━━━━━ DATASET EXCERPTS
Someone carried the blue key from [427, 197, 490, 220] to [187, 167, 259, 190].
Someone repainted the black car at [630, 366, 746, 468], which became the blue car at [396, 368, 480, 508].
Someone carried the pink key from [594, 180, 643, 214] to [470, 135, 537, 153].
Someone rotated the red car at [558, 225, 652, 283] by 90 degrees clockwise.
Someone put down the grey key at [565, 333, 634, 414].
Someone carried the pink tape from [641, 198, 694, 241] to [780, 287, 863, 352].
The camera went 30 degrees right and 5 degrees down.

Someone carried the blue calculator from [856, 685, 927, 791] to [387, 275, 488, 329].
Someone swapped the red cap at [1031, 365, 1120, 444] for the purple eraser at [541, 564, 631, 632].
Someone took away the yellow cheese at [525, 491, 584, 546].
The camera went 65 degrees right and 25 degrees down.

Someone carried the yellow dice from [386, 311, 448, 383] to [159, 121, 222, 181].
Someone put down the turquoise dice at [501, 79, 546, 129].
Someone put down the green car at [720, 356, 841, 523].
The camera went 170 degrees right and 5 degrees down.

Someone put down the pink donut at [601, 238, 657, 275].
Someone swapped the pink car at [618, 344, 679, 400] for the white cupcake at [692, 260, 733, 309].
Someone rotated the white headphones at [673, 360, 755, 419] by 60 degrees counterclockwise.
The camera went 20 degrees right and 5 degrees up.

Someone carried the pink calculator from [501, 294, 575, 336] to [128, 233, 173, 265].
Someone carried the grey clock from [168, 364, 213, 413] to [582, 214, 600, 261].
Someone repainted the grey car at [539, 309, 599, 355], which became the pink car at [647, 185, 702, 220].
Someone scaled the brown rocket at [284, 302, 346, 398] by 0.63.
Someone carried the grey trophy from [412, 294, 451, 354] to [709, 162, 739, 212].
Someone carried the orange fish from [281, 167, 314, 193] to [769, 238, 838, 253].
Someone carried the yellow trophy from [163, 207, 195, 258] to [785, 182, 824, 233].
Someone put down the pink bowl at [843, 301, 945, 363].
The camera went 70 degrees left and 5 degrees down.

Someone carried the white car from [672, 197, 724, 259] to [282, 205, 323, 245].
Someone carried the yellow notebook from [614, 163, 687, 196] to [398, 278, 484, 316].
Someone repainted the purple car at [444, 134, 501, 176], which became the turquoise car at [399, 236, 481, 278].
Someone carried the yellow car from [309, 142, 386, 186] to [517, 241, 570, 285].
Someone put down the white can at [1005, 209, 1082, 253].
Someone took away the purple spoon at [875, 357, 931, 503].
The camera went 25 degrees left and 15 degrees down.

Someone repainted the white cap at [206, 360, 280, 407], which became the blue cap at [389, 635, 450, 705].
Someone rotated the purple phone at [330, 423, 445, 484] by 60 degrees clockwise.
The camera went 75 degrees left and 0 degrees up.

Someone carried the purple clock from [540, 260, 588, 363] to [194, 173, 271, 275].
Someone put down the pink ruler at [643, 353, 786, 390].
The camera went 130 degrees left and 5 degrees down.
━━━━━━━━━━
Each line in the entries above, starting at the line with "Someone rotated the red" and ending at the line with "Someone carried the pink tape", is to be printed exactly, and only those lines.

Someone rotated the red car at [558, 225, 652, 283] by 90 degrees clockwise.
Someone put down the grey key at [565, 333, 634, 414].
Someone carried the pink tape from [641, 198, 694, 241] to [780, 287, 863, 352].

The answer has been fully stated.